DATA BLOCK:
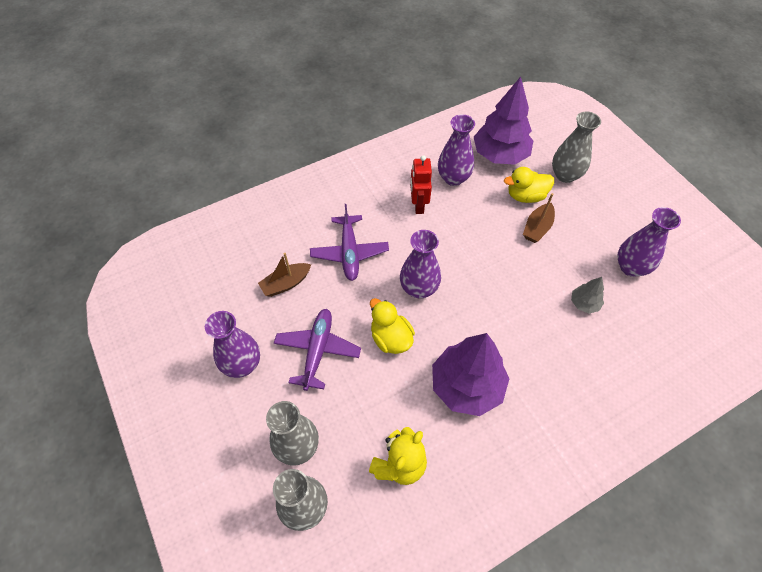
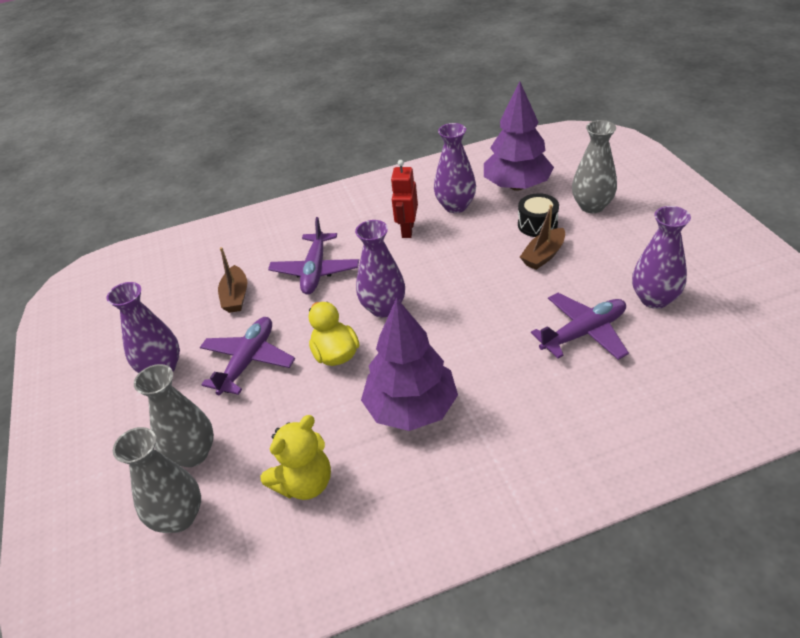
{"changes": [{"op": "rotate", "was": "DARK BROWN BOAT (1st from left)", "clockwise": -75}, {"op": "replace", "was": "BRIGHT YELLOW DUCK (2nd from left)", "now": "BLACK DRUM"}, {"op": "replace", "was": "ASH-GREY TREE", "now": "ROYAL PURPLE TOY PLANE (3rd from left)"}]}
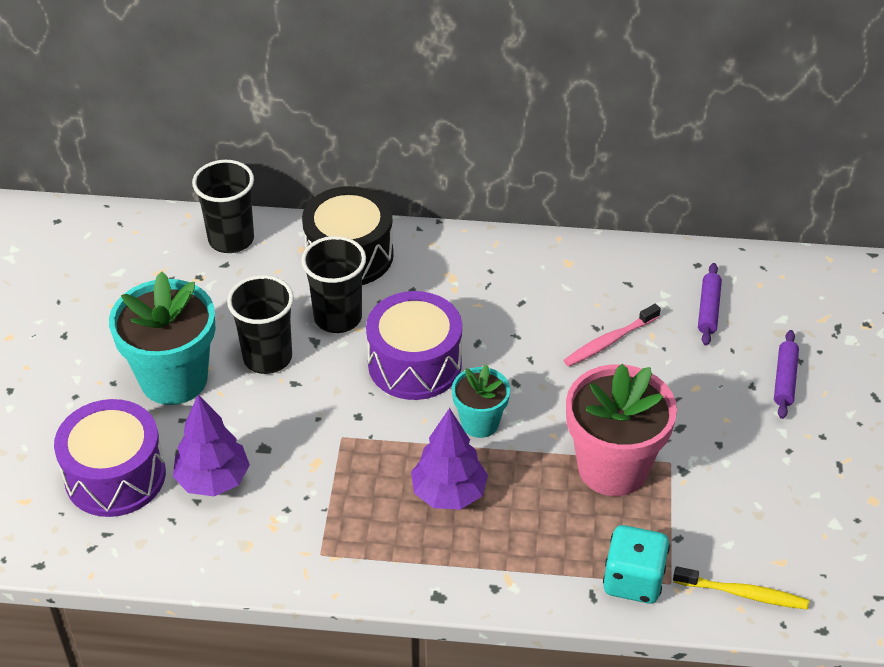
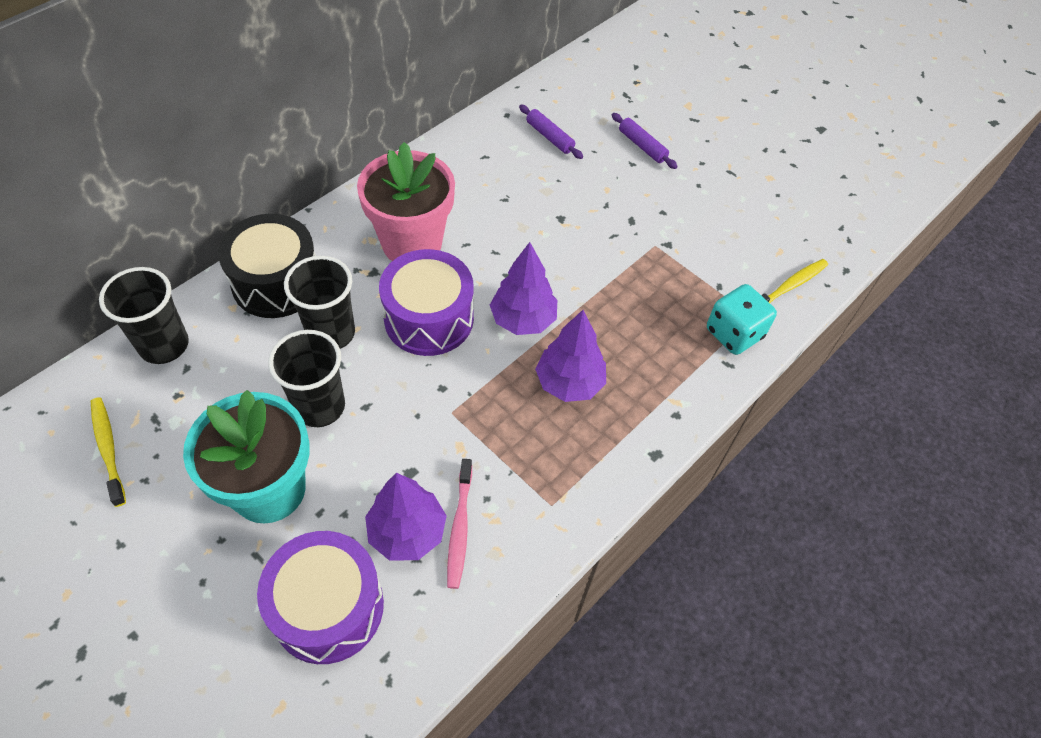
{"changes": [{"op": "insert", "now": "BRIGHT YELLOW TOOTHBRUSH (1st from left)"}, {"op": "move", "was": "PINK POTTED PLANT"}, {"op": "move", "was": "PINK TOOTHBRUSH"}, {"op": "replace", "was": "TEAL POTTED PLANT (2nd from left)", "now": "ROYAL PURPLE TREE (2nd from left)"}]}
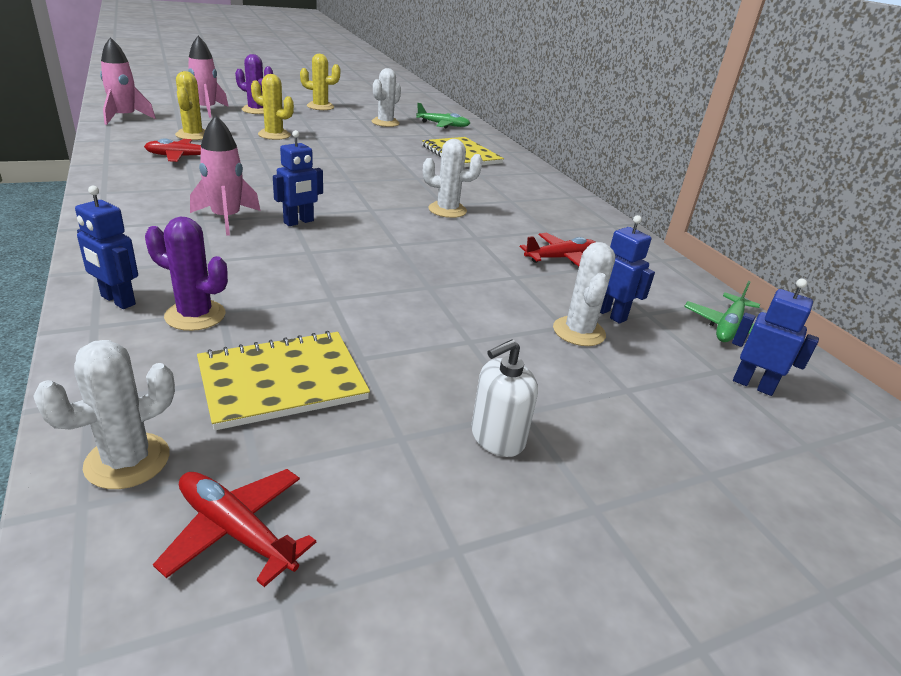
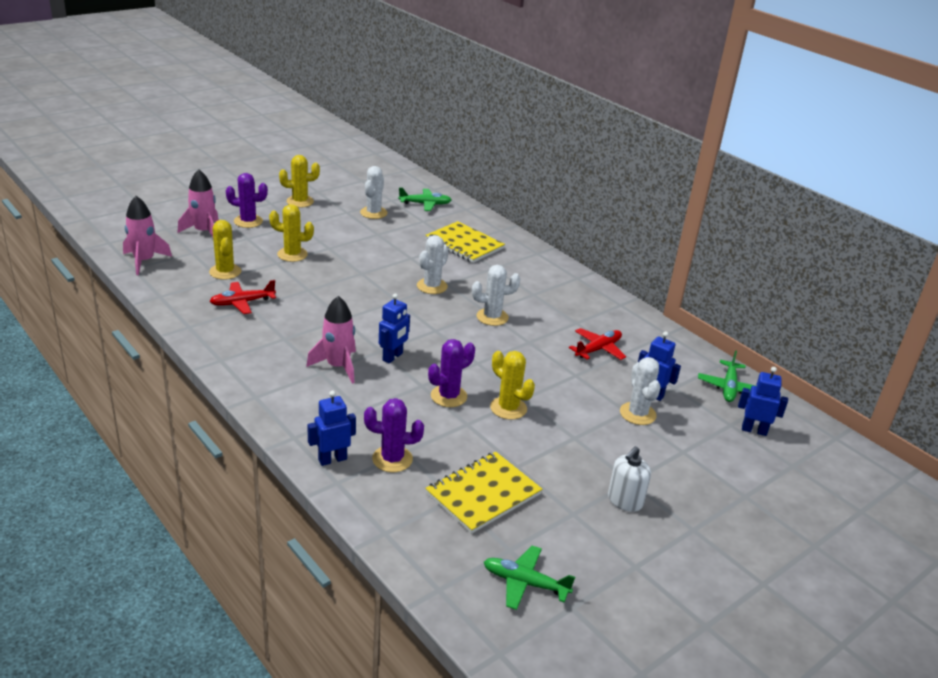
{"changes": [{"op": "rotate", "was": "COBALT ROBOT FIGURE (1st from left)", "clockwise": 135}, {"op": "move", "was": "WHITE PRICKLY PLANT (1st from left in the first image)", "now": "WHITE PRICKLY PLANT (2nd from left)"}, {"op": "insert", "now": "ROYAL PURPLE PRICKLY PLANT (3rd from left)"}, {"op": "recolor", "was": "SCARLET TOY PLANE (2nd from left)", "now": "LEAF-GREEN TOY PLANE (2nd from left)"}, {"op": "insert", "now": "BRIGHT YELLOW PRICKLY PLANT (4th from left)"}]}
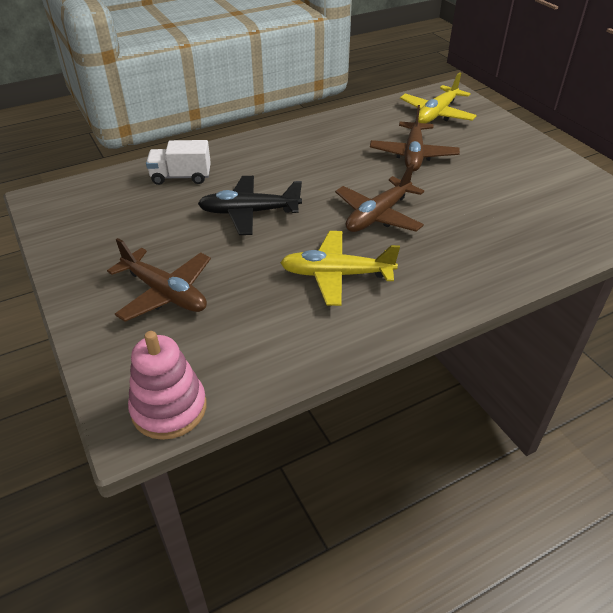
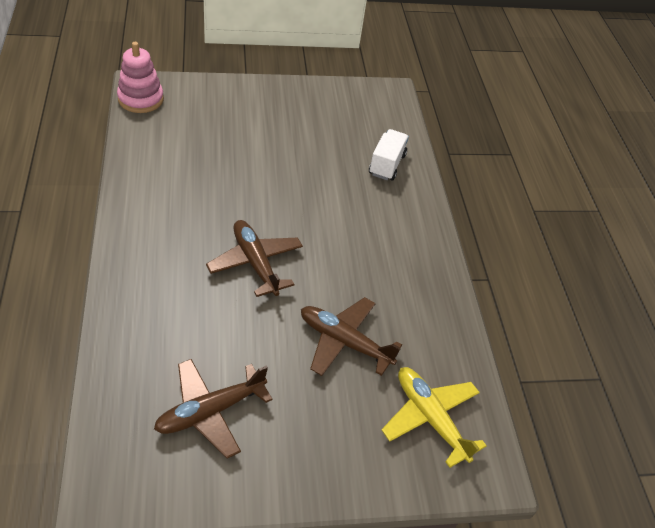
{"changes": [{"op": "move", "was": "DARK BROWN TOY PLANE (1st from left)"}, {"op": "delete", "was": "BLACK TOY PLANE"}, {"op": "delete", "was": "BRIGHT YELLOW TOY PLANE (1st from left)"}]}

WHAT TO PRODUCE: Please set down each line of the listing above word for word, skipping any pictures.

COMPLETED EXERCISE:
{"changes": [{"op": "rotate", "was": "DARK BROWN BOAT (1st from left)", "clockwise": -75}, {"op": "replace", "was": "BRIGHT YELLOW DUCK (2nd from left)", "now": "BLACK DRUM"}, {"op": "replace", "was": "ASH-GREY TREE", "now": "ROYAL PURPLE TOY PLANE (3rd from left)"}]}
{"changes": [{"op": "insert", "now": "BRIGHT YELLOW TOOTHBRUSH (1st from left)"}, {"op": "move", "was": "PINK POTTED PLANT"}, {"op": "move", "was": "PINK TOOTHBRUSH"}, {"op": "replace", "was": "TEAL POTTED PLANT (2nd from left)", "now": "ROYAL PURPLE TREE (2nd from left)"}]}
{"changes": [{"op": "rotate", "was": "COBALT ROBOT FIGURE (1st from left)", "clockwise": 135}, {"op": "move", "was": "WHITE PRICKLY PLANT (1st from left in the first image)", "now": "WHITE PRICKLY PLANT (2nd from left)"}, {"op": "insert", "now": "ROYAL PURPLE PRICKLY PLANT (3rd from left)"}, {"op": "recolor", "was": "SCARLET TOY PLANE (2nd from left)", "now": "LEAF-GREEN TOY PLANE (2nd from left)"}, {"op": "insert", "now": "BRIGHT YELLOW PRICKLY PLANT (4th from left)"}]}
{"changes": [{"op": "move", "was": "DARK BROWN TOY PLANE (1st from left)"}, {"op": "delete", "was": "BLACK TOY PLANE"}, {"op": "delete", "was": "BRIGHT YELLOW TOY PLANE (1st from left)"}]}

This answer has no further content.